* MATERIAL TO PROCESS *
####
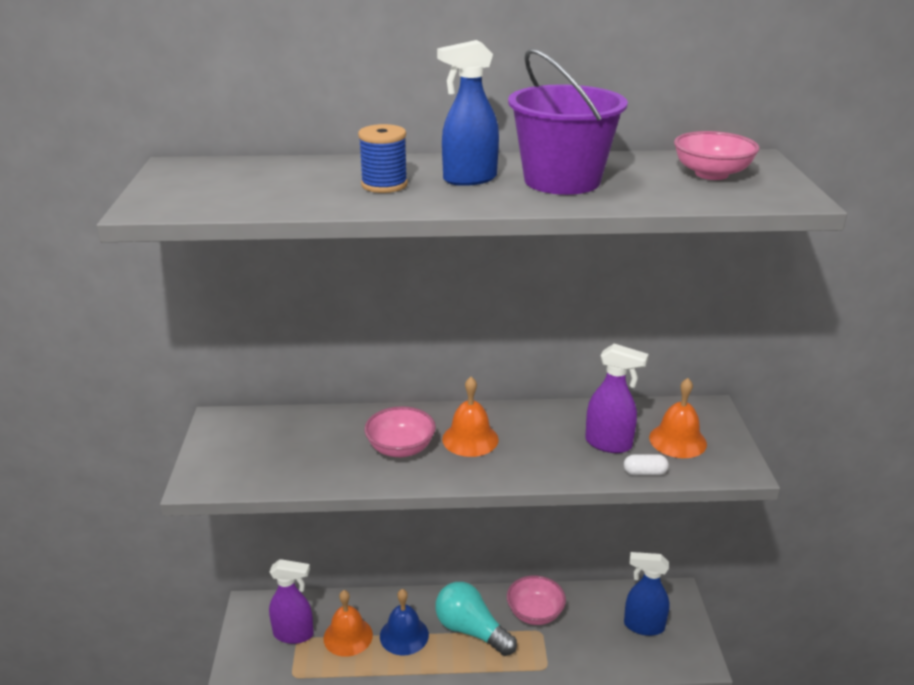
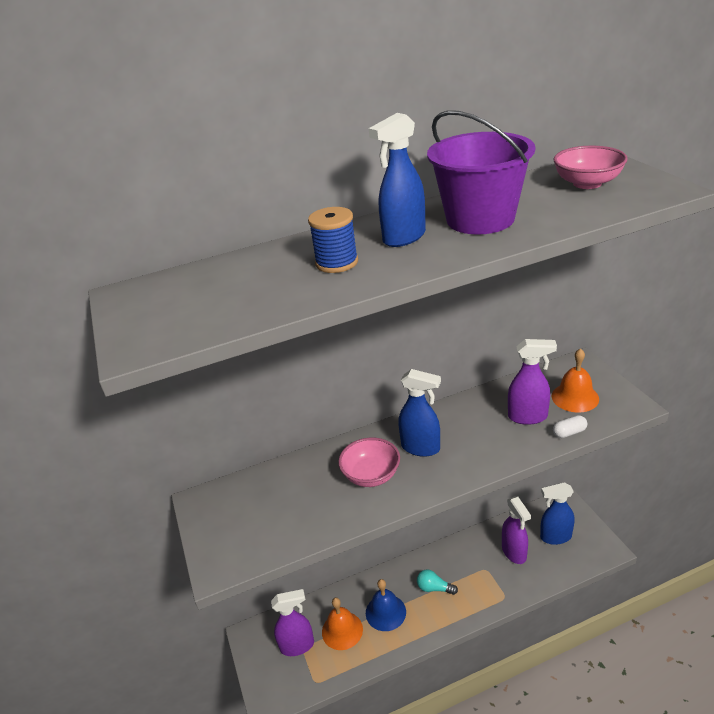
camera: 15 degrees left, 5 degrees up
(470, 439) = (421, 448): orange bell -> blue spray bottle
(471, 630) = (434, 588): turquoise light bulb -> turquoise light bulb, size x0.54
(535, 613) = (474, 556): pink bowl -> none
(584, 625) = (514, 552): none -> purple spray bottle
####
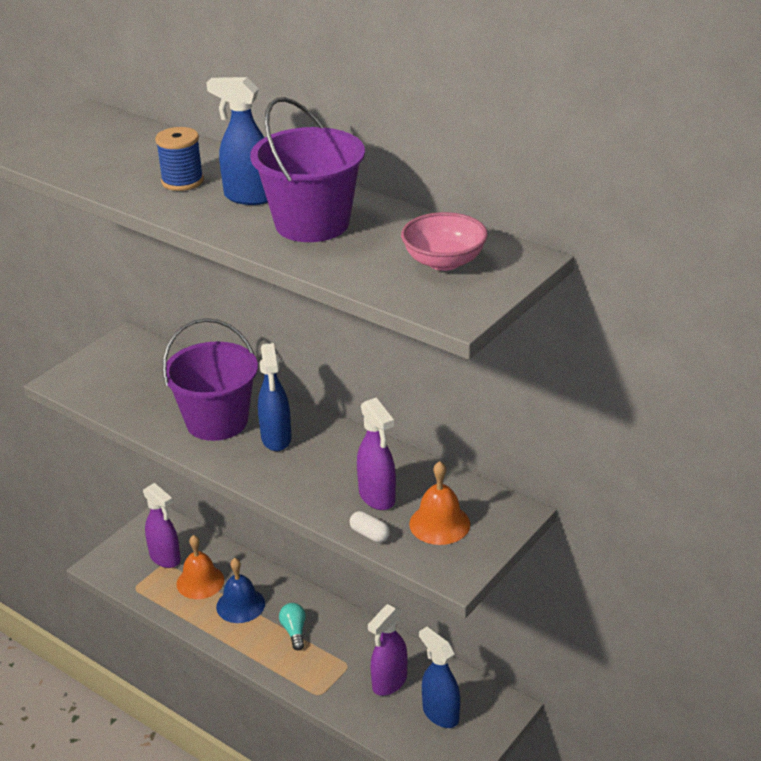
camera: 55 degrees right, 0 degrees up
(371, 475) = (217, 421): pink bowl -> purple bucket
####
* TASK DETAILS *
Out of the listing above, reproduce exactly the lines from the one with "(535, 613) = (474, 556): pink bowl -> none" up to and including the one with "(584, 625) = (514, 552): none".

* WRITTEN REPLY *
(535, 613) = (474, 556): pink bowl -> none
(584, 625) = (514, 552): none -> purple spray bottle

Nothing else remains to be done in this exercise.